(Problem to solve): Scan the material for the word "rolling", then return every line where it appears.

+++ Data for analysis

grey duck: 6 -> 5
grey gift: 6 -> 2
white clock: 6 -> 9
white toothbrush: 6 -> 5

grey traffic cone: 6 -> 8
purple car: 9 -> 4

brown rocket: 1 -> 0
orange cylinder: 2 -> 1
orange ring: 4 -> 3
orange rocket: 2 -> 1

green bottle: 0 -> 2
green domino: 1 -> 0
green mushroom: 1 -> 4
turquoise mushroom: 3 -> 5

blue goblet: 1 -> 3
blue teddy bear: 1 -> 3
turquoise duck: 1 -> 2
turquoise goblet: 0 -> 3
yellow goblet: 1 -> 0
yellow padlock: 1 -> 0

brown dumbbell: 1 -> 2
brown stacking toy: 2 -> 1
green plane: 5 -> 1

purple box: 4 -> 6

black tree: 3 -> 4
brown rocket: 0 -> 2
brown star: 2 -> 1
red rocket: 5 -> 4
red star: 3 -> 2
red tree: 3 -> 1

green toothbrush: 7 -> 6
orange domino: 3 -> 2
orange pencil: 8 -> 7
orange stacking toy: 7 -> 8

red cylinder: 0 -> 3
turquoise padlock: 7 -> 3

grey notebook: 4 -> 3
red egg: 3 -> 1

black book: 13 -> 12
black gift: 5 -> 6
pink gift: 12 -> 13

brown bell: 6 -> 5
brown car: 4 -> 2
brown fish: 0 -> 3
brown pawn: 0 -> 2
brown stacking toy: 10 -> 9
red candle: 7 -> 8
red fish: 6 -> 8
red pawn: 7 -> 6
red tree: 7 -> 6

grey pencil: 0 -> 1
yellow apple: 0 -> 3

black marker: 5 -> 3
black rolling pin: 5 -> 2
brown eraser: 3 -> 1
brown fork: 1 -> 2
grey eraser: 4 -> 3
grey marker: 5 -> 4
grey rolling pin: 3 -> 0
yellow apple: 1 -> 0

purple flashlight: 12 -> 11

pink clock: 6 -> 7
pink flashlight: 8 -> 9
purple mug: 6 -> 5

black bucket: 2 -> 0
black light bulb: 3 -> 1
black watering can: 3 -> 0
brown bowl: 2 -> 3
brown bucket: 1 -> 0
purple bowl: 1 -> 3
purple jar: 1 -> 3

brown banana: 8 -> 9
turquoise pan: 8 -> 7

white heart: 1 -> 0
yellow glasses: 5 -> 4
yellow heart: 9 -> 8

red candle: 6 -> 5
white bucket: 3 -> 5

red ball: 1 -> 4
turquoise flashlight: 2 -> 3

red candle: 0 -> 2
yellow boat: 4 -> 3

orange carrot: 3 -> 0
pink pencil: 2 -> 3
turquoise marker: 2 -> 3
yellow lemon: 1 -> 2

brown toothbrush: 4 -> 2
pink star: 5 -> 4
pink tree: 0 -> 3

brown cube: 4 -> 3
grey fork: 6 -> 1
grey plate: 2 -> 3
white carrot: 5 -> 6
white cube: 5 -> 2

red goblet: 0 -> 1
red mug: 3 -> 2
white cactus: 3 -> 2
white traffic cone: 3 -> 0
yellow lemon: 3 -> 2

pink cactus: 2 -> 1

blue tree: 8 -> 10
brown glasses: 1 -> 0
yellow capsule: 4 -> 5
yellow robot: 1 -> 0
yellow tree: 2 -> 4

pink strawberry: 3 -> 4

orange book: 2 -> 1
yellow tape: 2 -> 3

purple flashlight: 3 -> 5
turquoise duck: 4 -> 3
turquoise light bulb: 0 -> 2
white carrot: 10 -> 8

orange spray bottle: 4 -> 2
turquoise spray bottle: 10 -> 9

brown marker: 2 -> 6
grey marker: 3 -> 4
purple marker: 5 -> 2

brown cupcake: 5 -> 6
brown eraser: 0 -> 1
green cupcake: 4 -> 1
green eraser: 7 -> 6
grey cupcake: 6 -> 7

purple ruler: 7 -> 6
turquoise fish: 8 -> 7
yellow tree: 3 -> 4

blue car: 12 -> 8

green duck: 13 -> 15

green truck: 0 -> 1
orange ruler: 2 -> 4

++++++

(Task solution):
black rolling pin: 5 -> 2
grey rolling pin: 3 -> 0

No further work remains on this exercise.